--- INPUT DATA ---
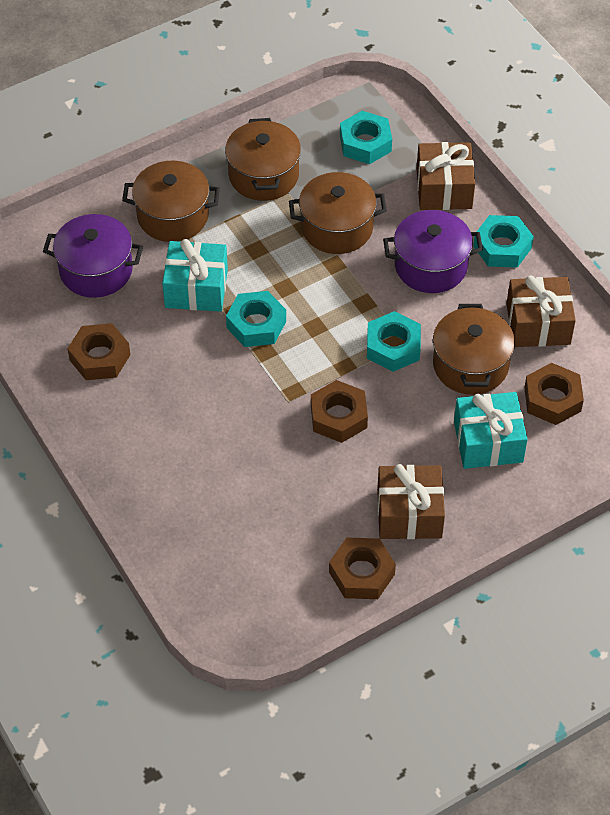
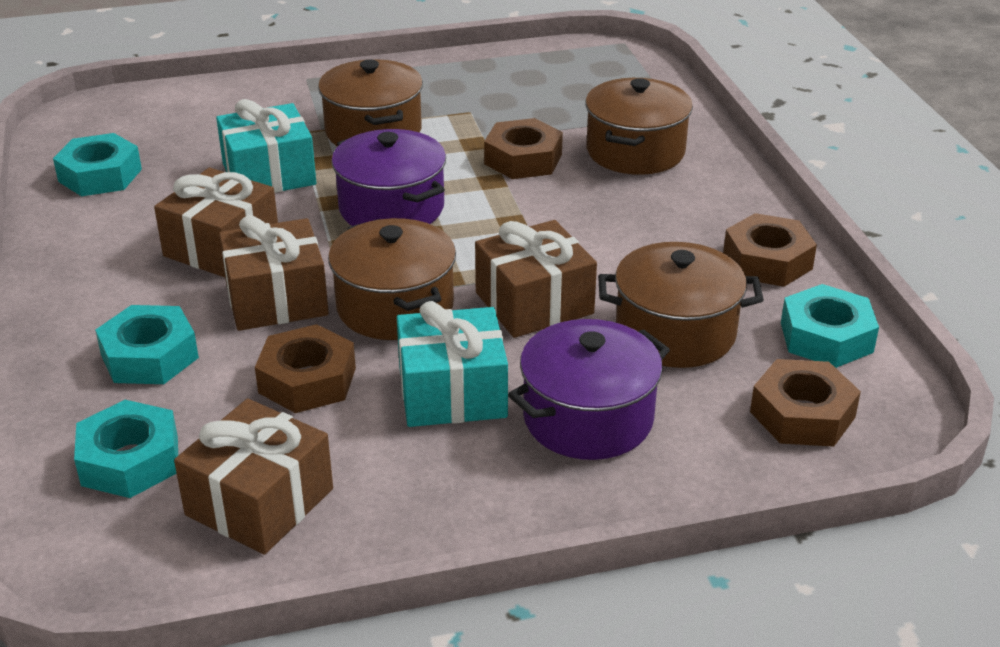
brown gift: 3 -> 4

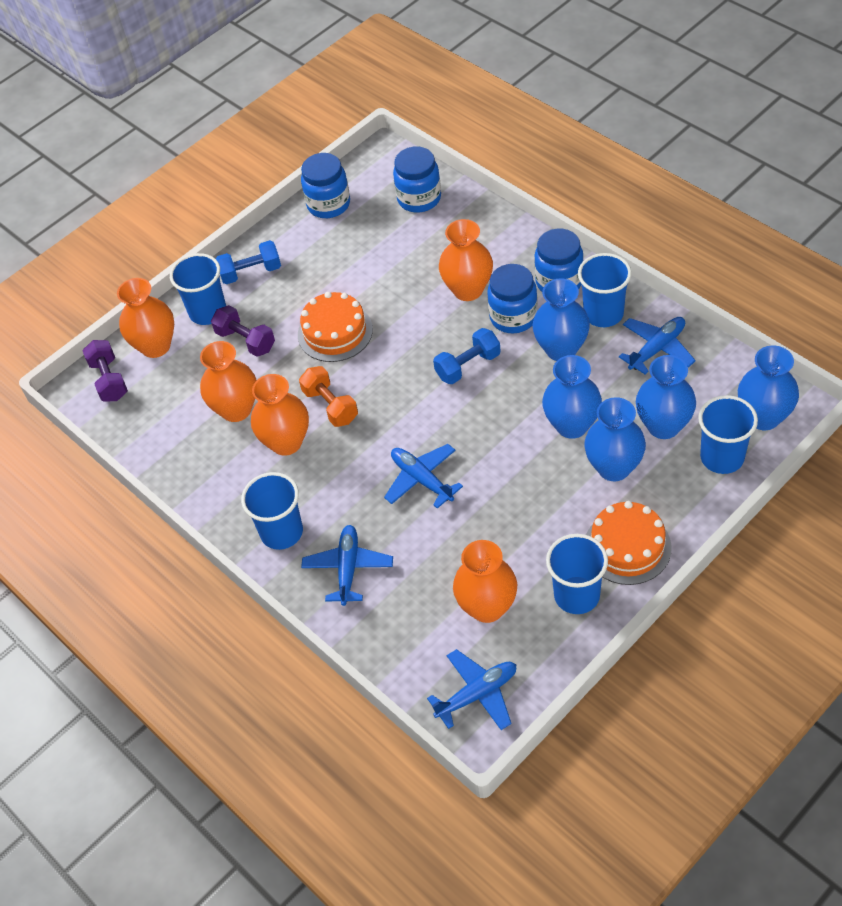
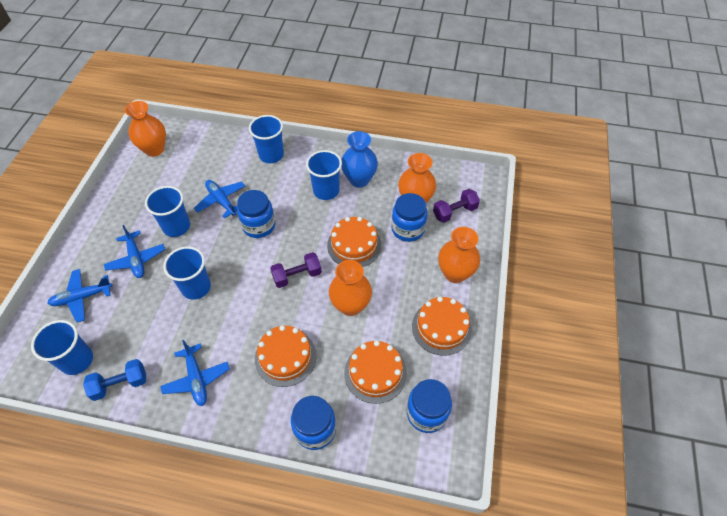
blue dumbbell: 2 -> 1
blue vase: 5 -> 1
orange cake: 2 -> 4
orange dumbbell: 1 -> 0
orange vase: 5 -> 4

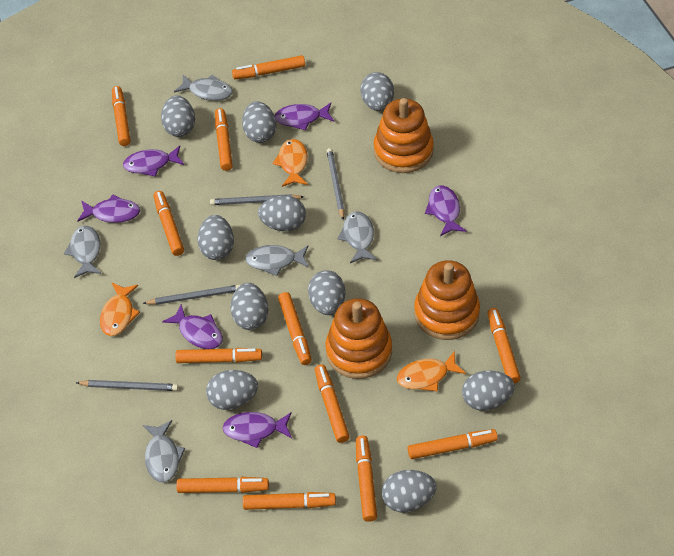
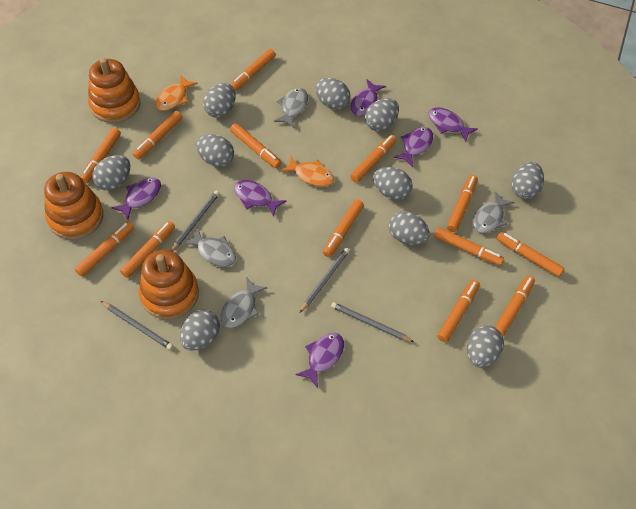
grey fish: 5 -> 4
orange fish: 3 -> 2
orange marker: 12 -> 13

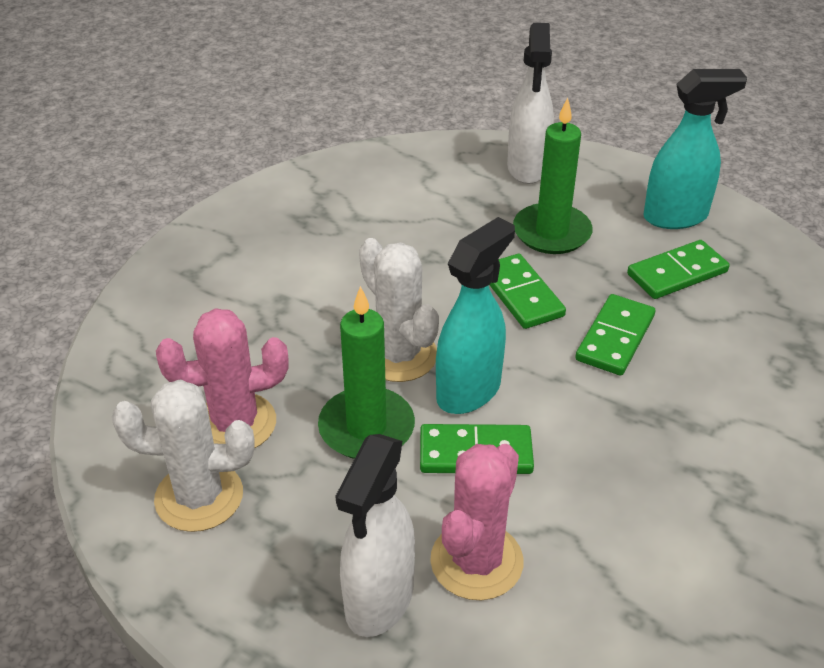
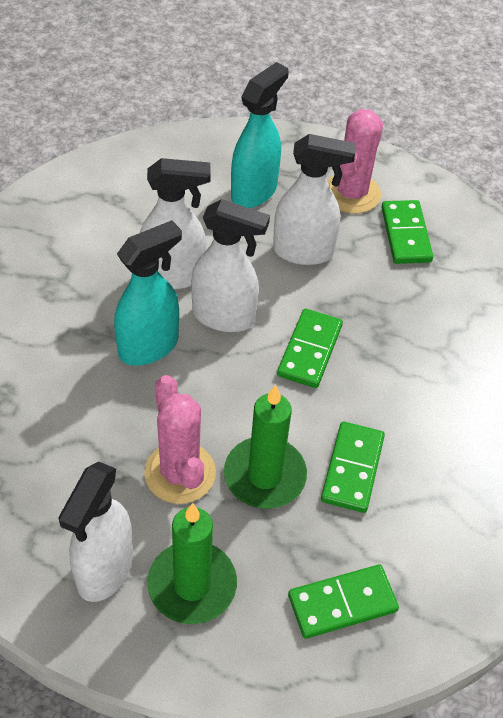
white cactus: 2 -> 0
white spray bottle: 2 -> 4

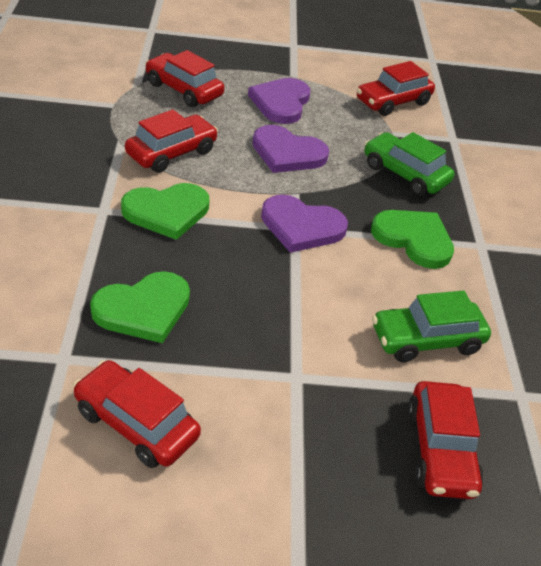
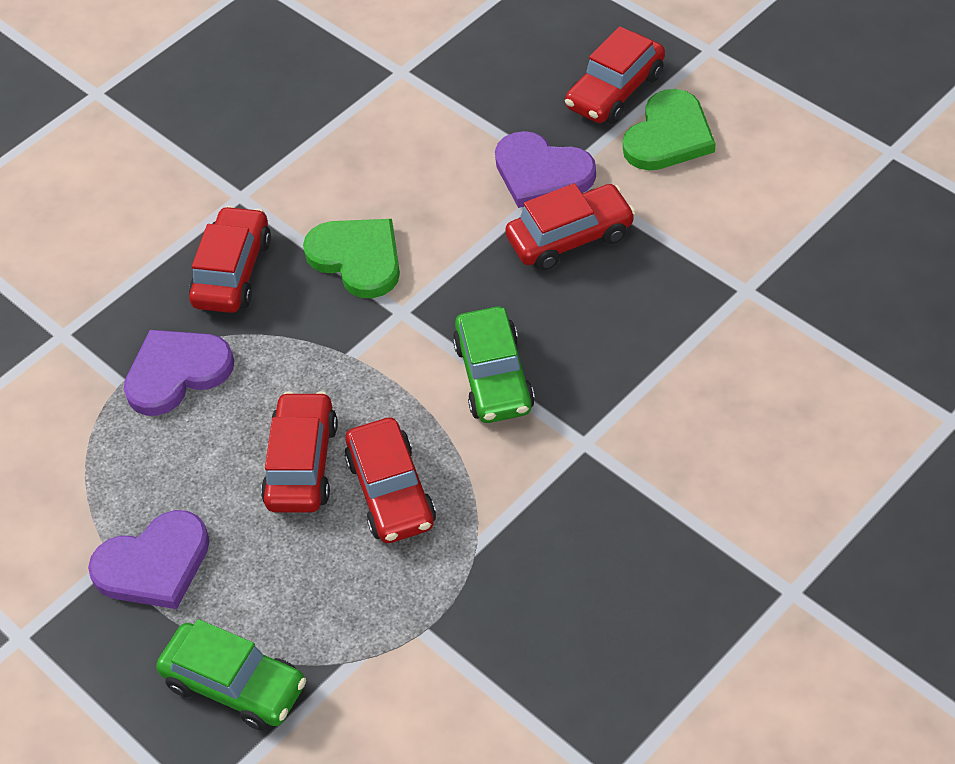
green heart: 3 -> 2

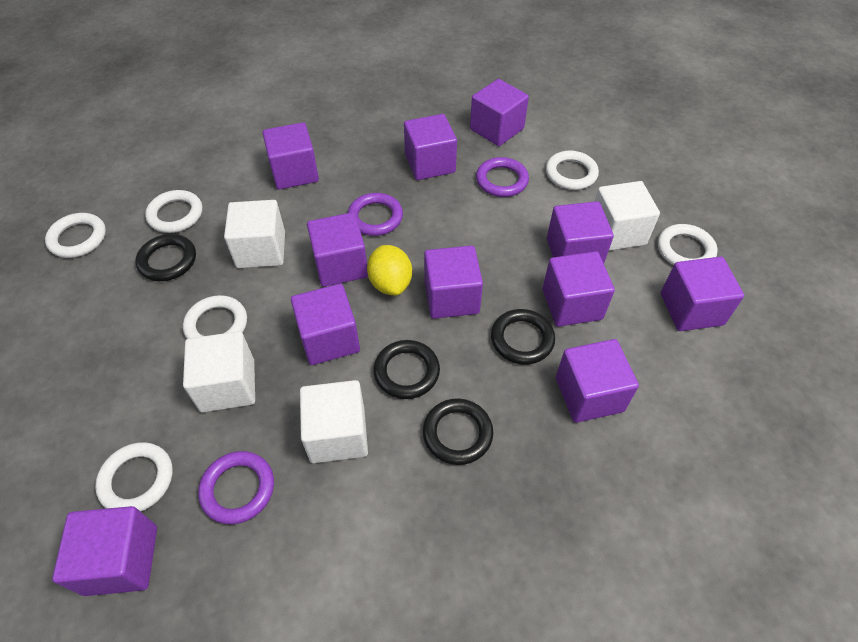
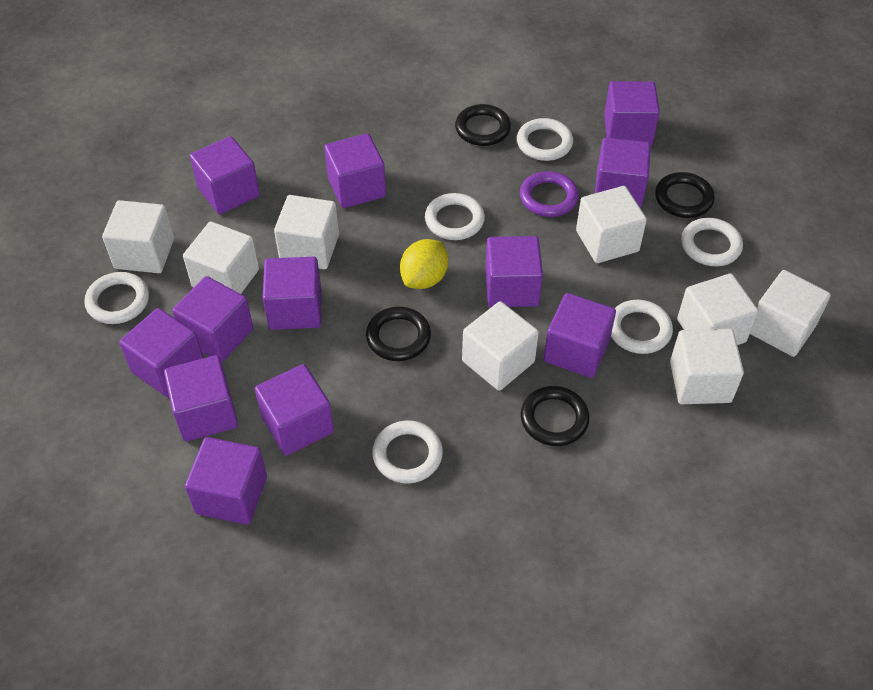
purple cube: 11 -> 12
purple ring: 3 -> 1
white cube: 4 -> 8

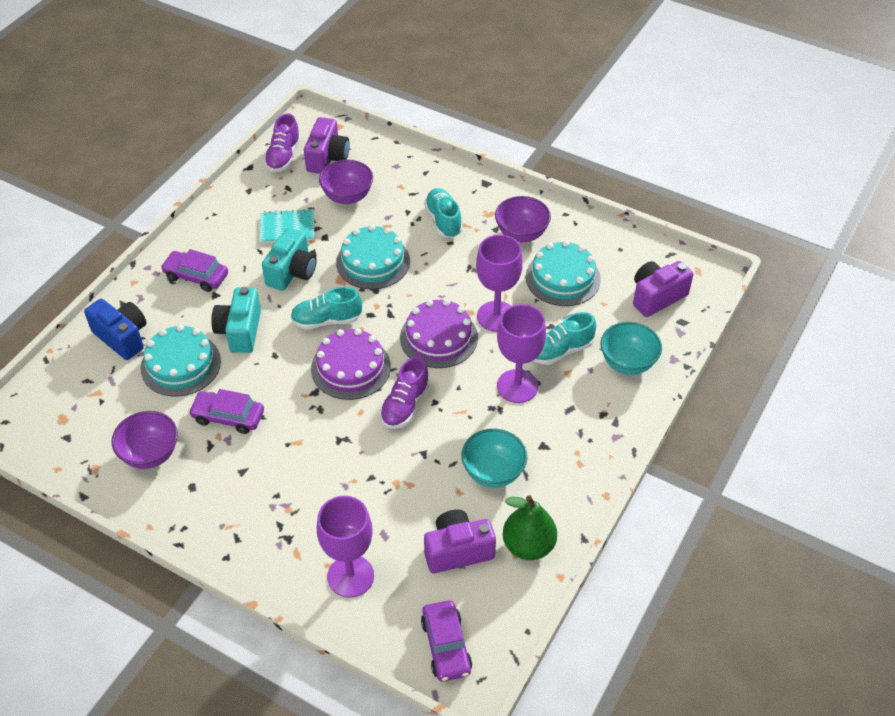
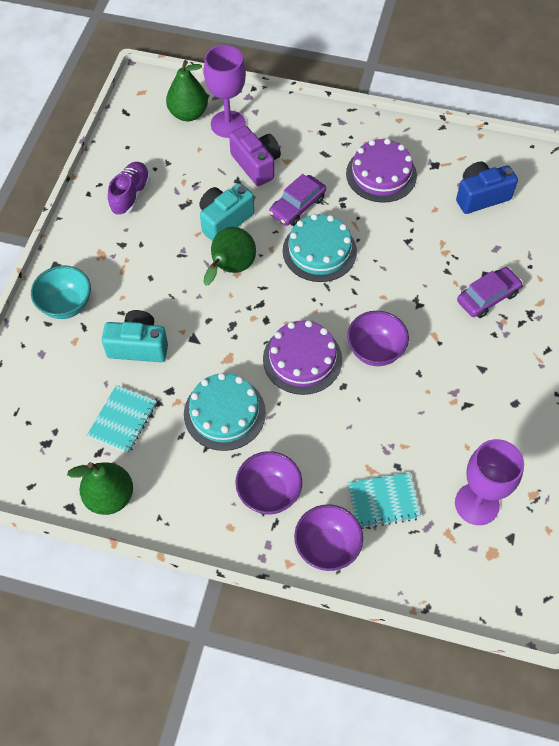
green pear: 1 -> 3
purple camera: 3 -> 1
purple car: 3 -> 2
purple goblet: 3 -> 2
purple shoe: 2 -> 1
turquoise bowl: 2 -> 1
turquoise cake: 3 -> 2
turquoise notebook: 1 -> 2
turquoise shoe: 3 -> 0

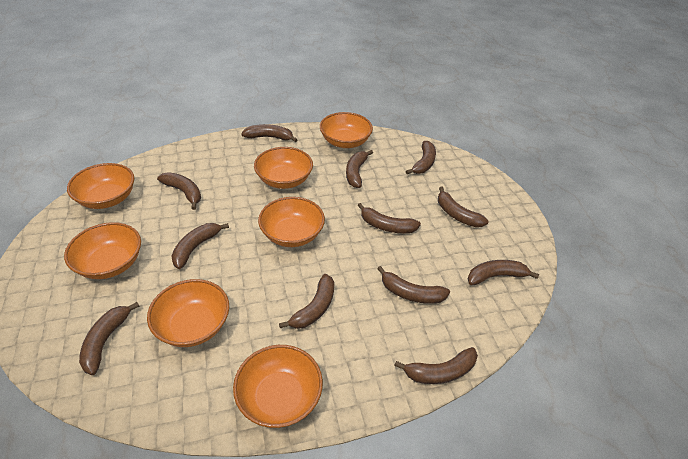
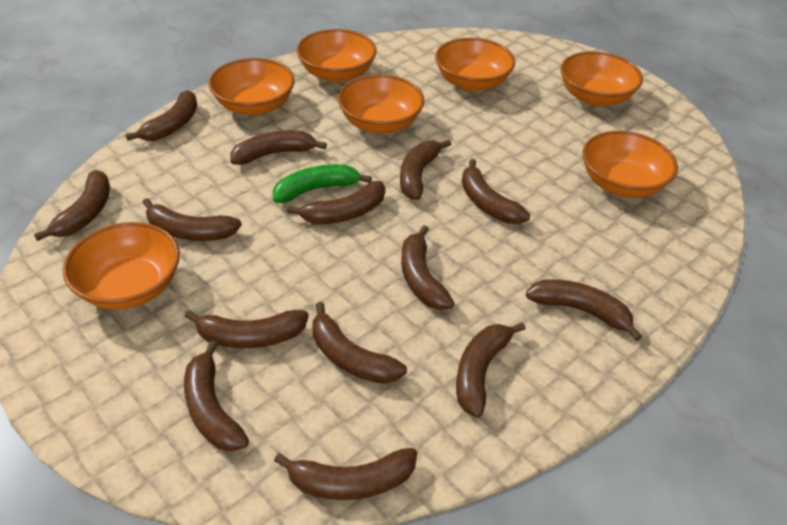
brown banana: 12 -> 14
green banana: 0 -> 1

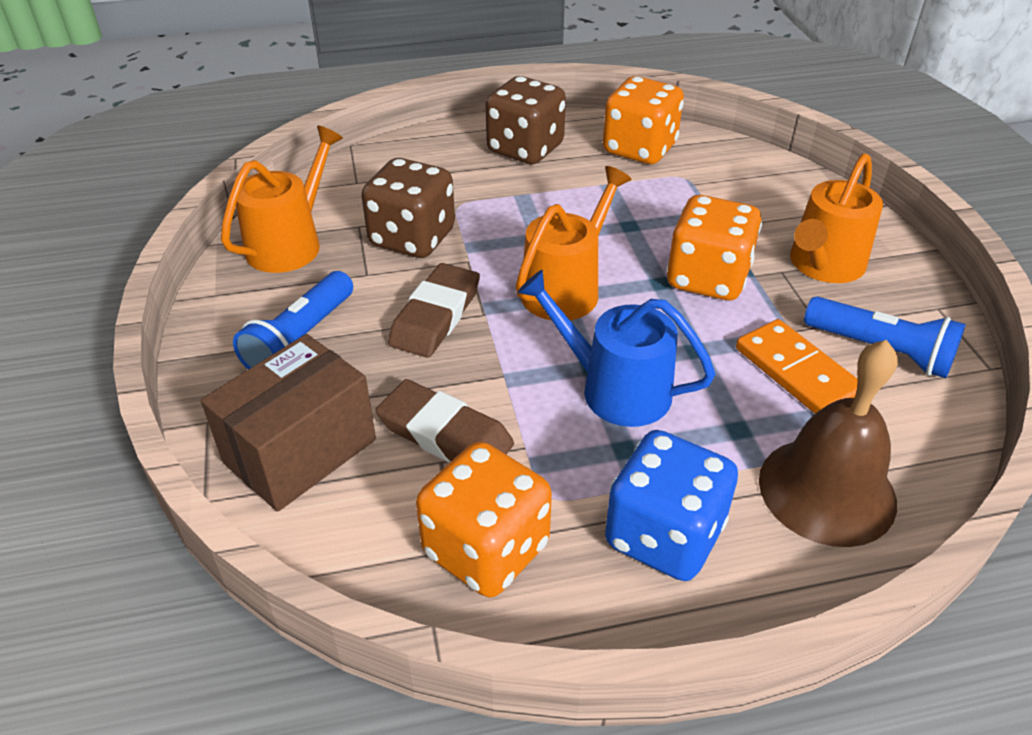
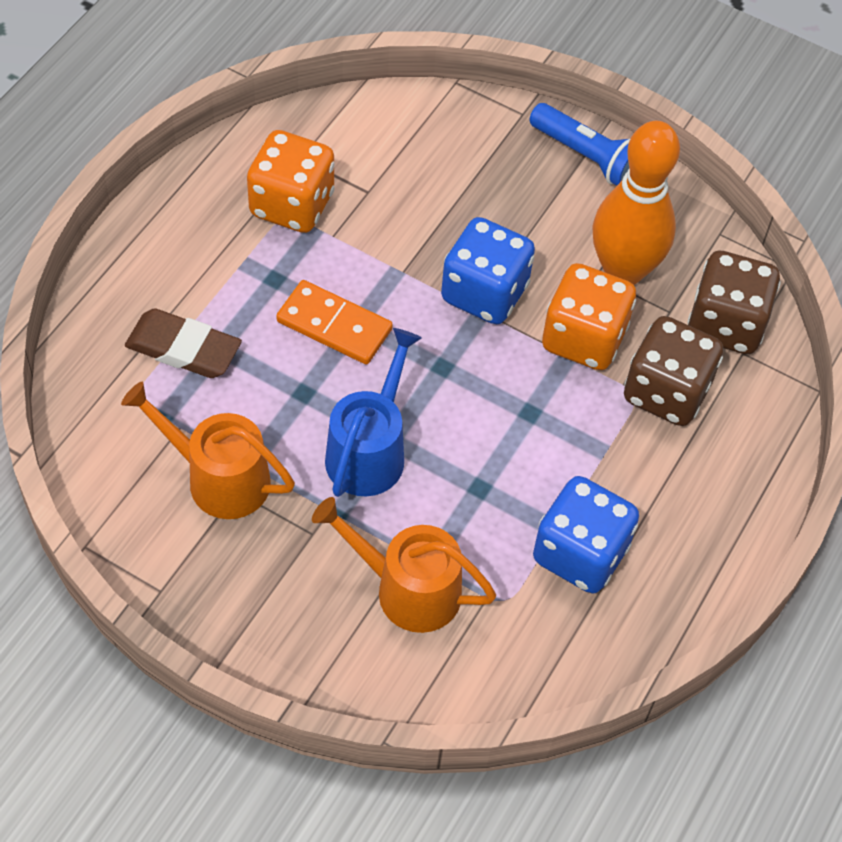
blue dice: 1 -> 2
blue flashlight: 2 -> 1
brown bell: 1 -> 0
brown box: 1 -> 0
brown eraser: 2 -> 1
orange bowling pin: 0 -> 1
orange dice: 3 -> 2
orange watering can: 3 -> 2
---
◆ **PROBLEM REQUIREMENTS**:
With the pictures left out, write out exactly the lines above from the one containing "orange marker: 12 -> 13" through the one containing "green banana: 0 -> 1".

◆ **EXERCISE ANSWER**:
orange marker: 12 -> 13

white cactus: 2 -> 0
white spray bottle: 2 -> 4

green heart: 3 -> 2

purple cube: 11 -> 12
purple ring: 3 -> 1
white cube: 4 -> 8

green pear: 1 -> 3
purple camera: 3 -> 1
purple car: 3 -> 2
purple goblet: 3 -> 2
purple shoe: 2 -> 1
turquoise bowl: 2 -> 1
turquoise cake: 3 -> 2
turquoise notebook: 1 -> 2
turquoise shoe: 3 -> 0

brown banana: 12 -> 14
green banana: 0 -> 1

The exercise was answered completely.